• **Exercise directions**
Copy the data precisely, character for character, and leave out every picture.

• **Records to use**

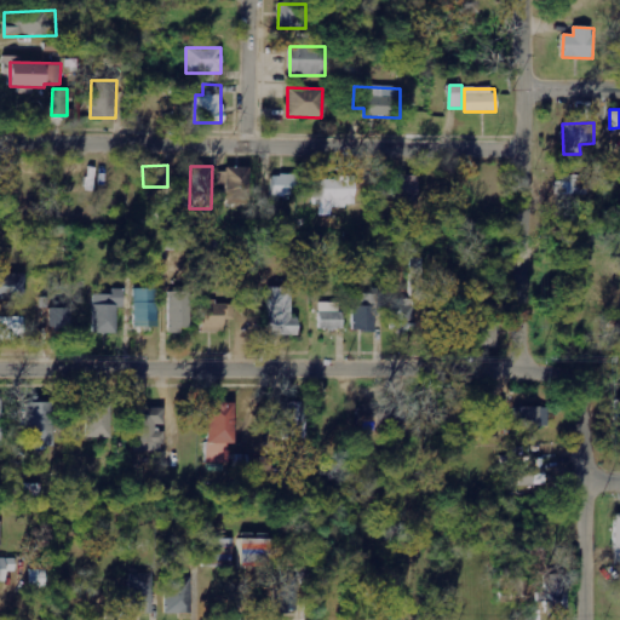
[(218,184),(225,184),(225,199),(250,199),(248,168),(218,168),(218,184)]
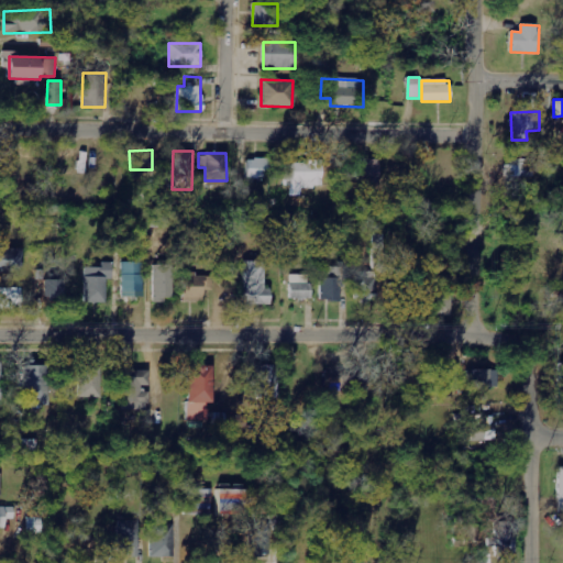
[(269,159),(247,158),(247,178),(269,178),(269,159)]
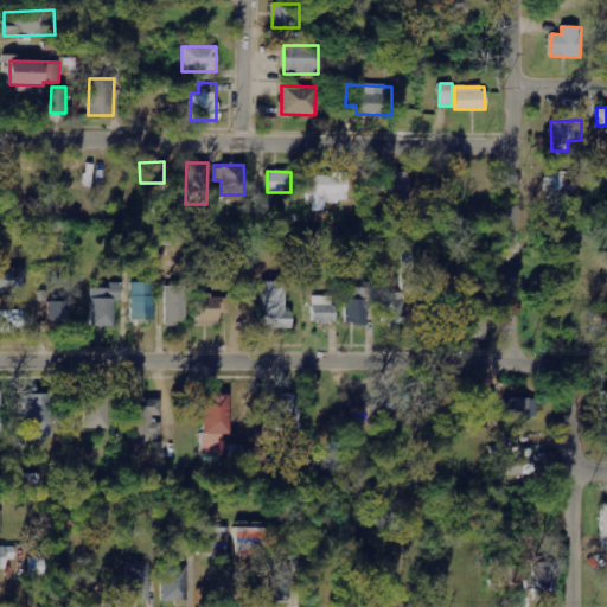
[(575,190),(574,172),(544,173),(544,191),(575,190)]
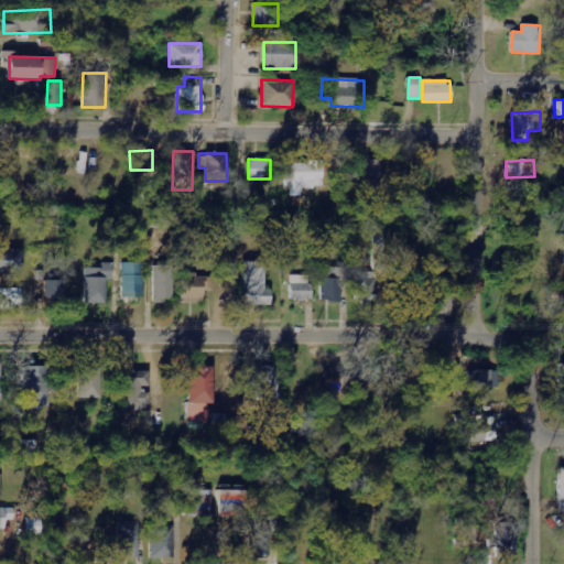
[(351,161),(351,181),(381,180),(381,161),(351,161)]
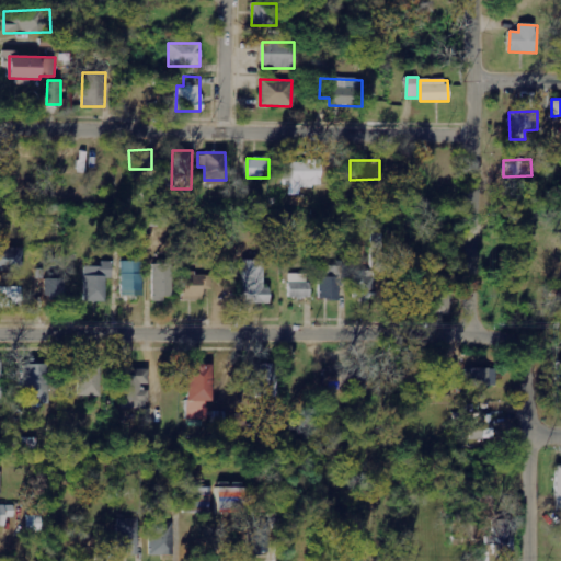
[(284,185),(322,186),(322,161),(285,161),(284,185)]
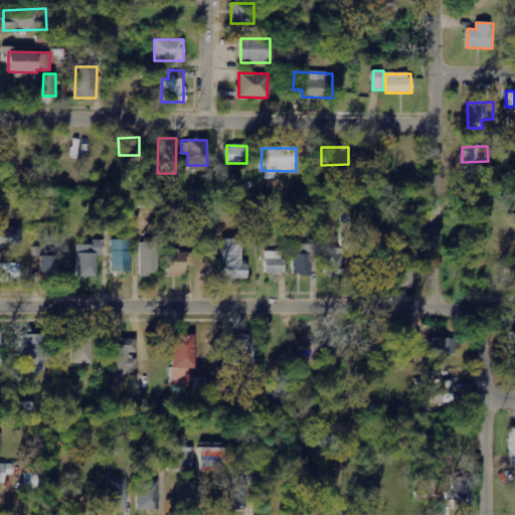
[(0,248),(20,248),(20,228),(0,228),(0,248)]
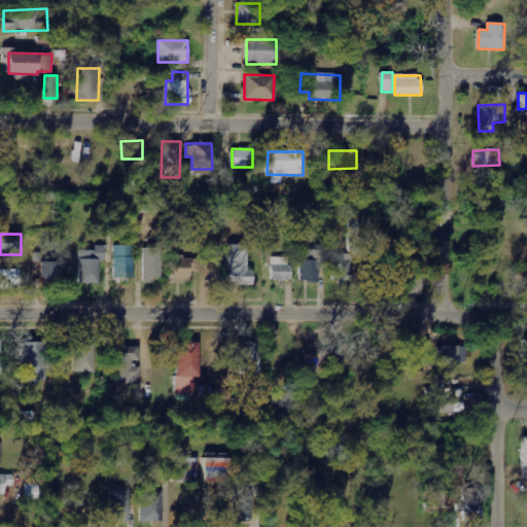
[(133,278),(134,246),(114,245),(113,278),(133,278)]
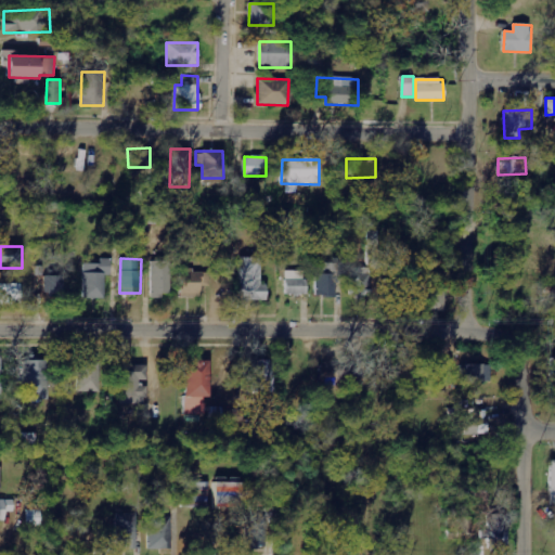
[(241,300),(267,300),(267,285),(261,285),(261,258),(240,258),(241,300)]
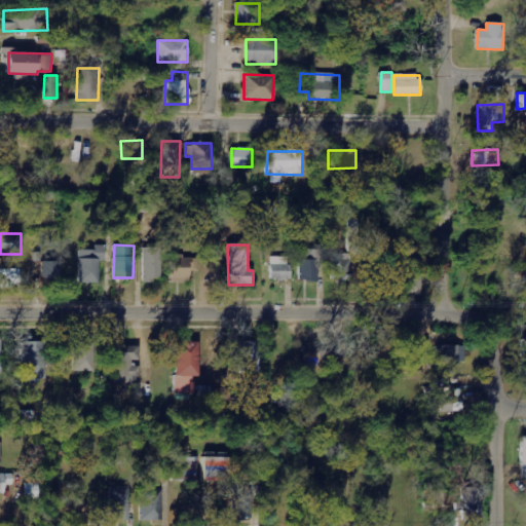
[(105,246),(95,246),(95,251),(78,250),(78,283),(99,284),(99,262),(104,262),(105,246)]
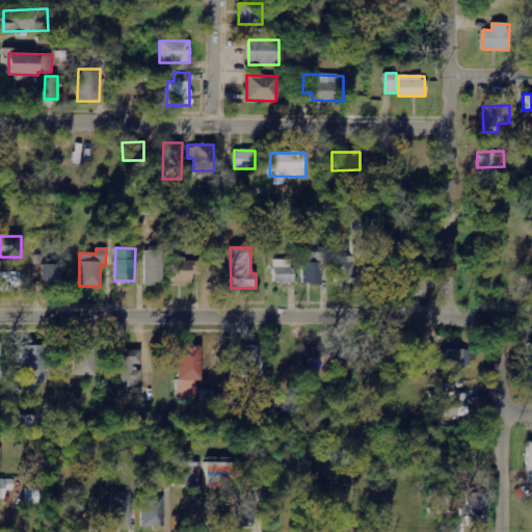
[(145,250),(144,284),(163,285),(163,251),(145,250)]
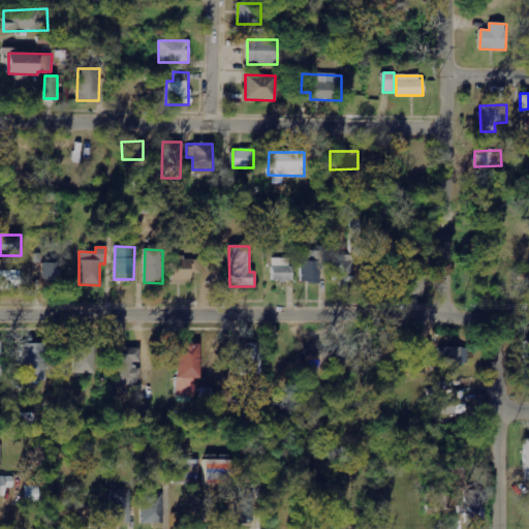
[(354,255),(336,255),(335,284),(353,284),(354,255)]
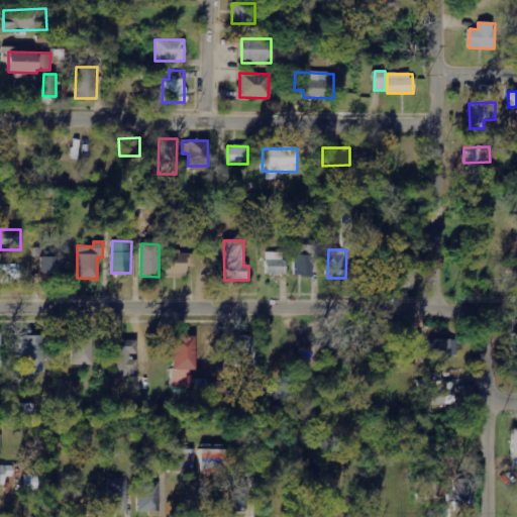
[(168,276),(187,277),(187,267),(195,267),(196,253),(170,251),(168,276)]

• **Solution to this task**
[(218,184),(225,184),(225,199),(250,199),(248,168),(218,168),(218,184)]
[(269,159),(247,158),(247,178),(269,178),(269,159)]
[(575,190),(574,172),(544,173),(544,191),(575,190)]
[(351,161),(351,181),(381,180),(381,161),(351,161)]
[(284,185),(322,186),(322,161),(285,161),(284,185)]
[(0,248),(20,248),(20,228),(0,228),(0,248)]
[(133,278),(134,246),(114,245),(113,278),(133,278)]
[(241,300),(267,300),(267,285),(261,285),(261,258),(240,258),(241,300)]
[(105,246),(95,246),(95,251),(78,250),(78,283),(99,284),(99,262),(104,262),(105,246)]
[(145,250),(144,284),(163,285),(163,251),(145,250)]
[(354,255),(336,255),(335,284),(353,284),(354,255)]
[(168,276),(187,277),(187,267),(195,267),(196,253),(170,251),(168,276)]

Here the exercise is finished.